> _ABOUT THIS TASK_
Word for word, reproduce the records, keeping none of the pictures.

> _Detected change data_
-----
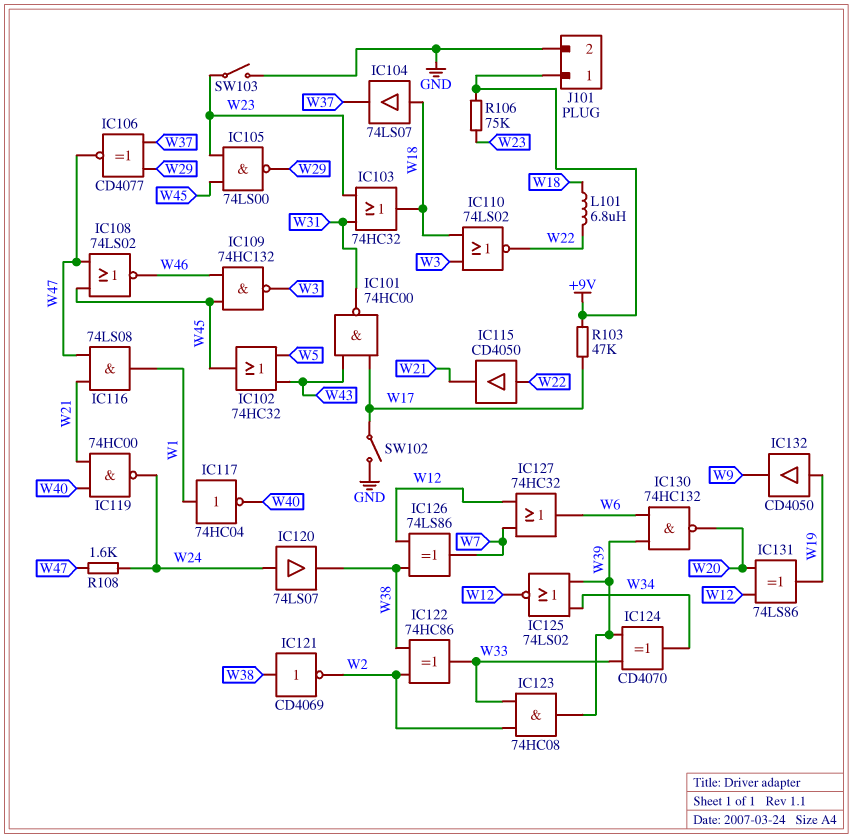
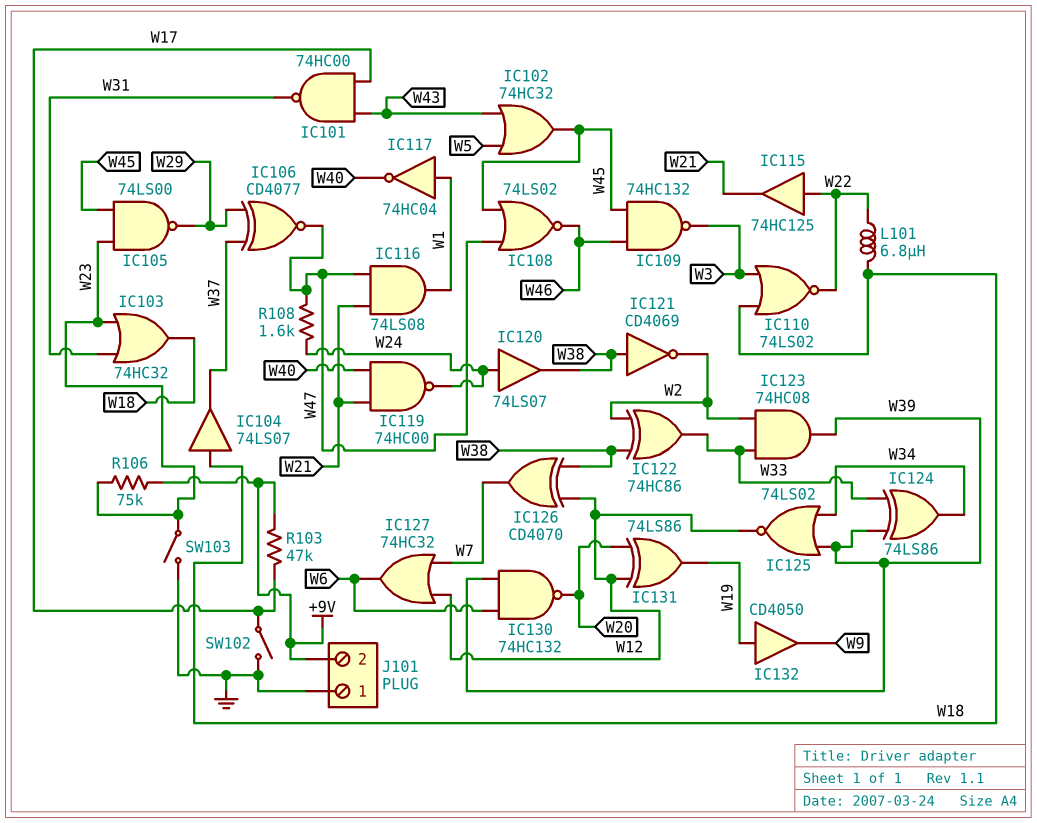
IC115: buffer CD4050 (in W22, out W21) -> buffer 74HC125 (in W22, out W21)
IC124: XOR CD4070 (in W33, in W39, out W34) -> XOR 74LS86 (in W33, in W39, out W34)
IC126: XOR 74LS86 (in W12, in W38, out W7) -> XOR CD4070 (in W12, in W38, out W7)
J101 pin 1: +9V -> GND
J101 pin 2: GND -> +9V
-----
> _TASK RESULT_
IC115: buffer CD4050 (in W22, out W21) -> buffer 74HC125 (in W22, out W21)
IC124: XOR CD4070 (in W33, in W39, out W34) -> XOR 74LS86 (in W33, in W39, out W34)
IC126: XOR 74LS86 (in W12, in W38, out W7) -> XOR CD4070 (in W12, in W38, out W7)
J101 pin 1: +9V -> GND
J101 pin 2: GND -> +9V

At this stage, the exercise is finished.